WORK TASK: Once the pictures are set aside, retype the remaining entries exactly.

RECORDS SUPPLIED:
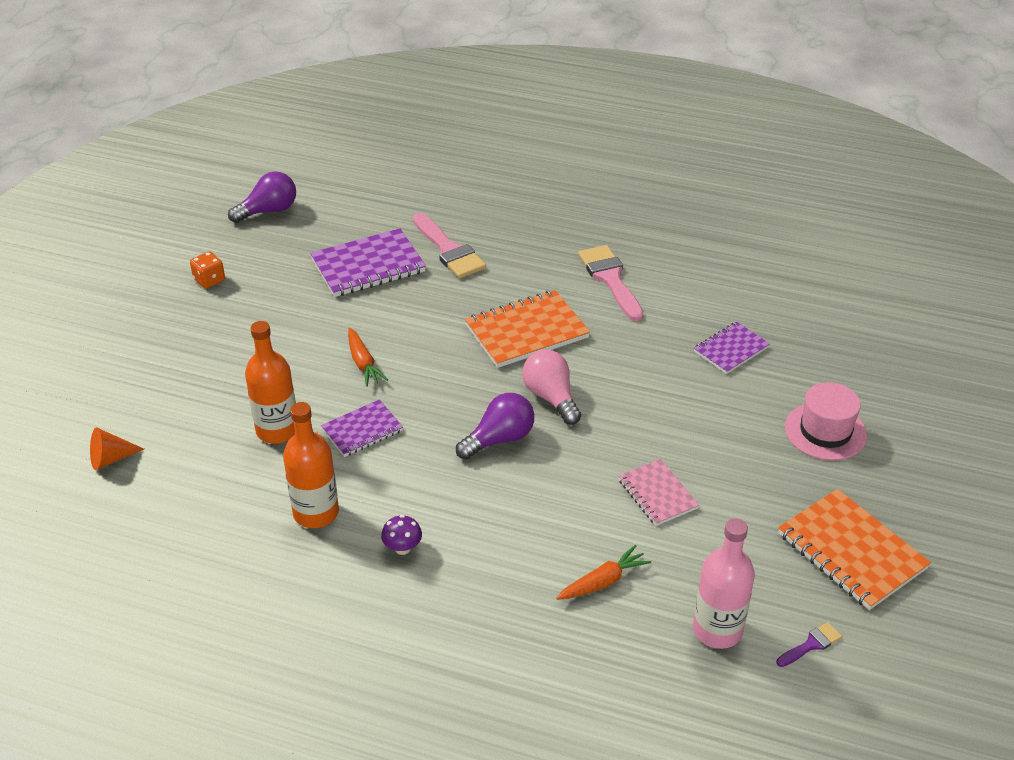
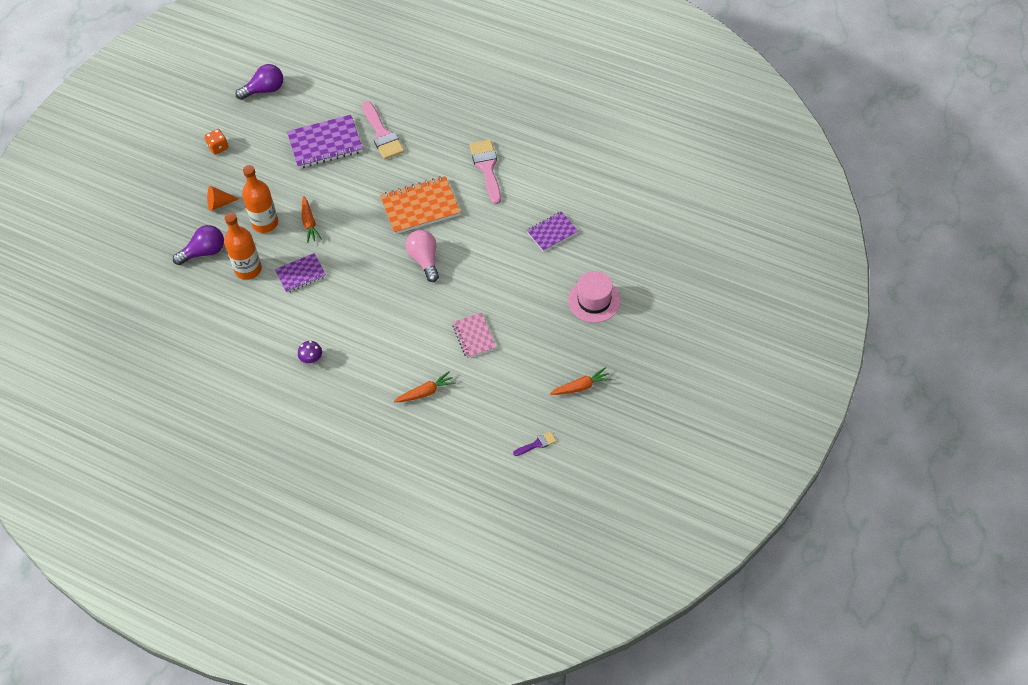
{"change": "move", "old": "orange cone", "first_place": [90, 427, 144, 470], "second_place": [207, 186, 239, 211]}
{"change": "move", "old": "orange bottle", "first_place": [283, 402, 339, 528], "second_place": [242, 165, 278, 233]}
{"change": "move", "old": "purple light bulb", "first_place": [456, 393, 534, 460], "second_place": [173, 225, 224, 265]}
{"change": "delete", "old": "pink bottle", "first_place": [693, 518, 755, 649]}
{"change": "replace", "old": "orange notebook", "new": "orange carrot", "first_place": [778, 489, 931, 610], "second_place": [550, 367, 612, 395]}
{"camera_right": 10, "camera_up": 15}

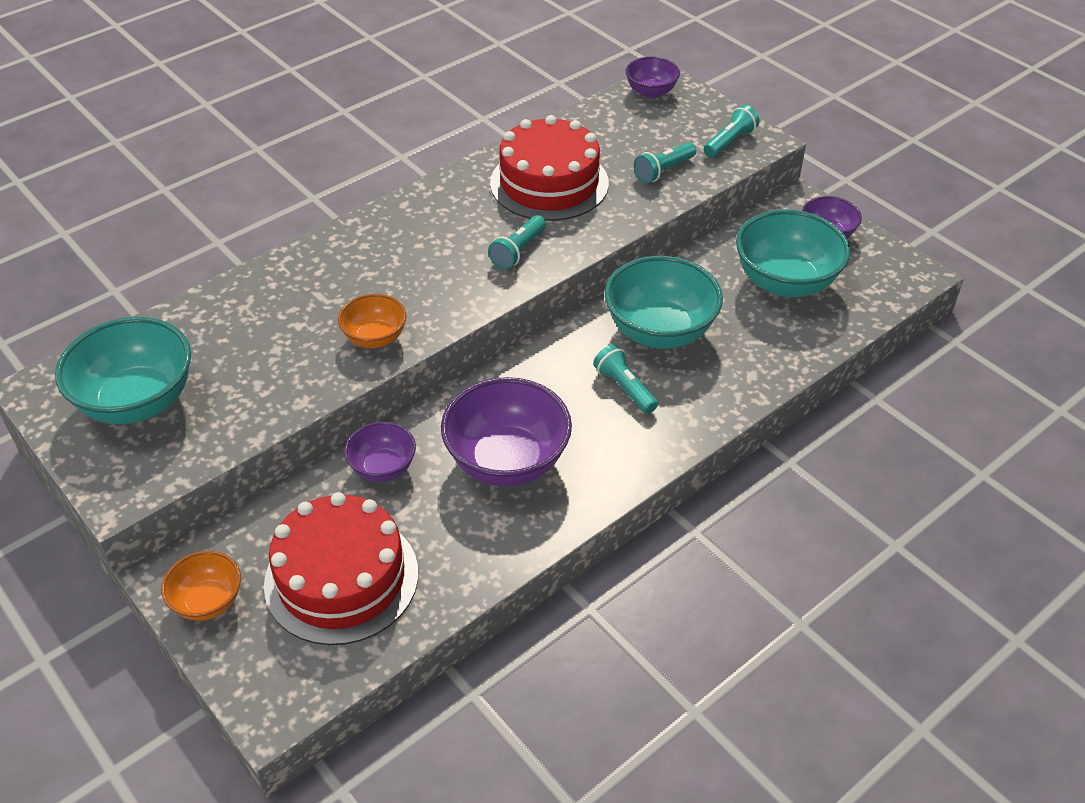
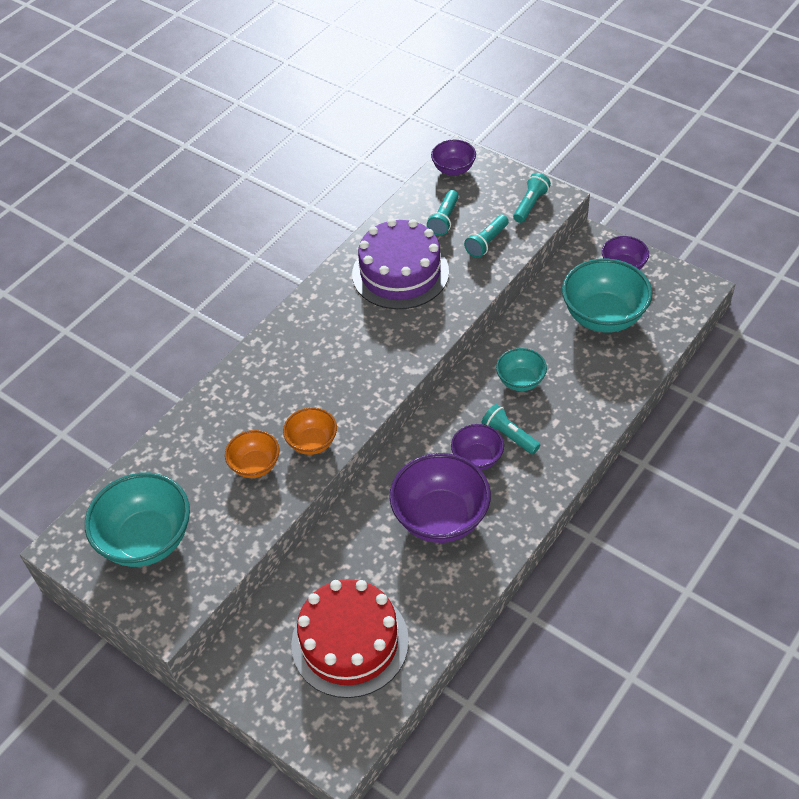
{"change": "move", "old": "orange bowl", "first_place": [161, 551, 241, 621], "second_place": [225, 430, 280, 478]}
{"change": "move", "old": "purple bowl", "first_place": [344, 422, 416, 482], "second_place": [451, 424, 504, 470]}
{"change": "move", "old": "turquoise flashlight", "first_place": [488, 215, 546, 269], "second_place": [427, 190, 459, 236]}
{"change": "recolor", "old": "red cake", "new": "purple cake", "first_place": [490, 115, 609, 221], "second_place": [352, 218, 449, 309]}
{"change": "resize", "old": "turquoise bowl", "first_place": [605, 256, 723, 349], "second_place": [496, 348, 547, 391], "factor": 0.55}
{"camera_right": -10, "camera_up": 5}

OUTPUT FOR THIS TASK:
{"change": "move", "old": "orange cone", "first_place": [90, 427, 144, 470], "second_place": [207, 186, 239, 211]}
{"change": "move", "old": "orange bottle", "first_place": [283, 402, 339, 528], "second_place": [242, 165, 278, 233]}
{"change": "move", "old": "purple light bulb", "first_place": [456, 393, 534, 460], "second_place": [173, 225, 224, 265]}
{"change": "delete", "old": "pink bottle", "first_place": [693, 518, 755, 649]}
{"change": "replace", "old": "orange notebook", "new": "orange carrot", "first_place": [778, 489, 931, 610], "second_place": [550, 367, 612, 395]}
{"camera_right": 10, "camera_up": 15}

{"change": "move", "old": "orange bowl", "first_place": [161, 551, 241, 621], "second_place": [225, 430, 280, 478]}
{"change": "move", "old": "purple bowl", "first_place": [344, 422, 416, 482], "second_place": [451, 424, 504, 470]}
{"change": "move", "old": "turquoise flashlight", "first_place": [488, 215, 546, 269], "second_place": [427, 190, 459, 236]}
{"change": "recolor", "old": "red cake", "new": "purple cake", "first_place": [490, 115, 609, 221], "second_place": [352, 218, 449, 309]}
{"change": "resize", "old": "turquoise bowl", "first_place": [605, 256, 723, 349], "second_place": [496, 348, 547, 391], "factor": 0.55}
{"camera_right": -10, "camera_up": 5}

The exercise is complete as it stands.